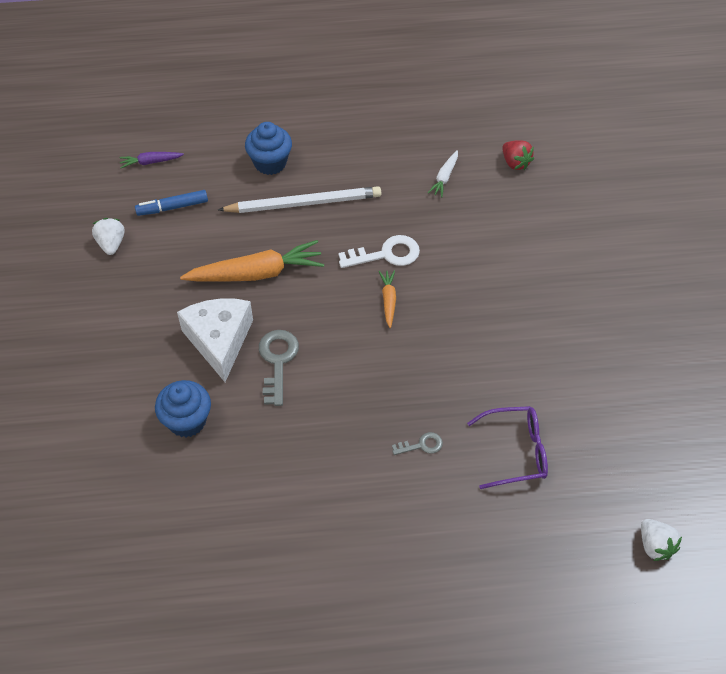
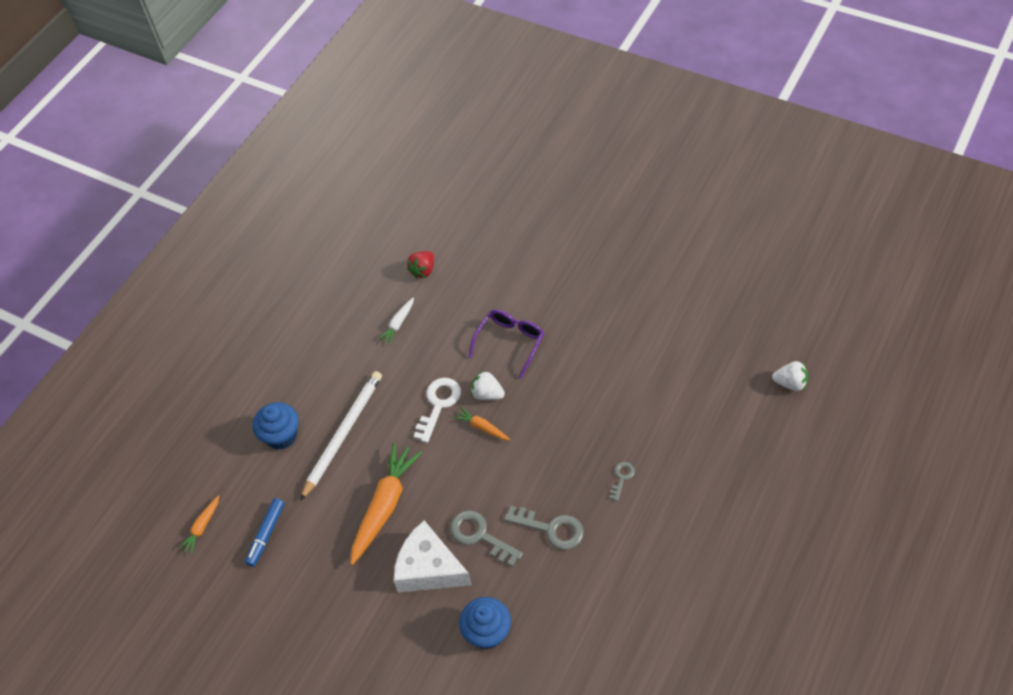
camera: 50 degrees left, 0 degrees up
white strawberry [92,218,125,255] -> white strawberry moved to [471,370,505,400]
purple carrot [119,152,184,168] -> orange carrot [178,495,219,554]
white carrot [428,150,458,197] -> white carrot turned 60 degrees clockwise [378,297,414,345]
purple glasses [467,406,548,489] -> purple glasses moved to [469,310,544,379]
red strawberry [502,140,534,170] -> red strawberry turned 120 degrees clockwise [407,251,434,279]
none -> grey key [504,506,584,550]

------

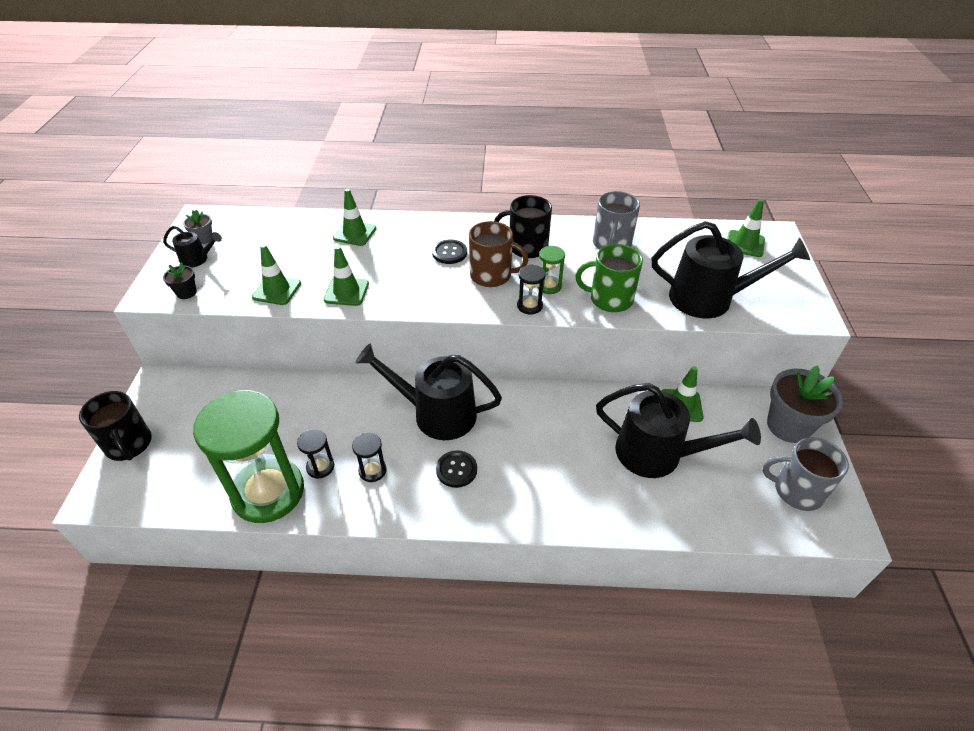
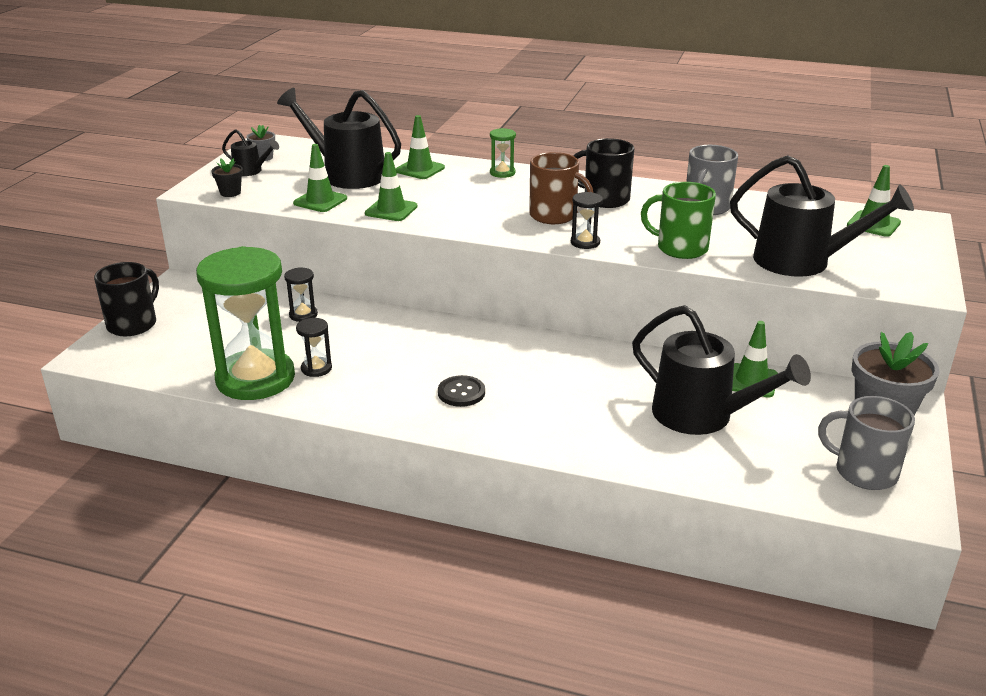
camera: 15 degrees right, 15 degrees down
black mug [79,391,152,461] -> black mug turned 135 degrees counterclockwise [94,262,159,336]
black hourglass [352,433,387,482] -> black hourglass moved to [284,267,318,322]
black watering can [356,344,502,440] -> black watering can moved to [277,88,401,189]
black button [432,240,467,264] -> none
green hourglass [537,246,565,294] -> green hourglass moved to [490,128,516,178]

------

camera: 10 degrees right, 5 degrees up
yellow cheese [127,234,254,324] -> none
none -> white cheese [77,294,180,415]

------

▶ **TASK DIRECTIONS**
The word "camera" may appear in several lines of the data; count those lines and give only the number.

▶ **COMPLETED EXERCISE**
3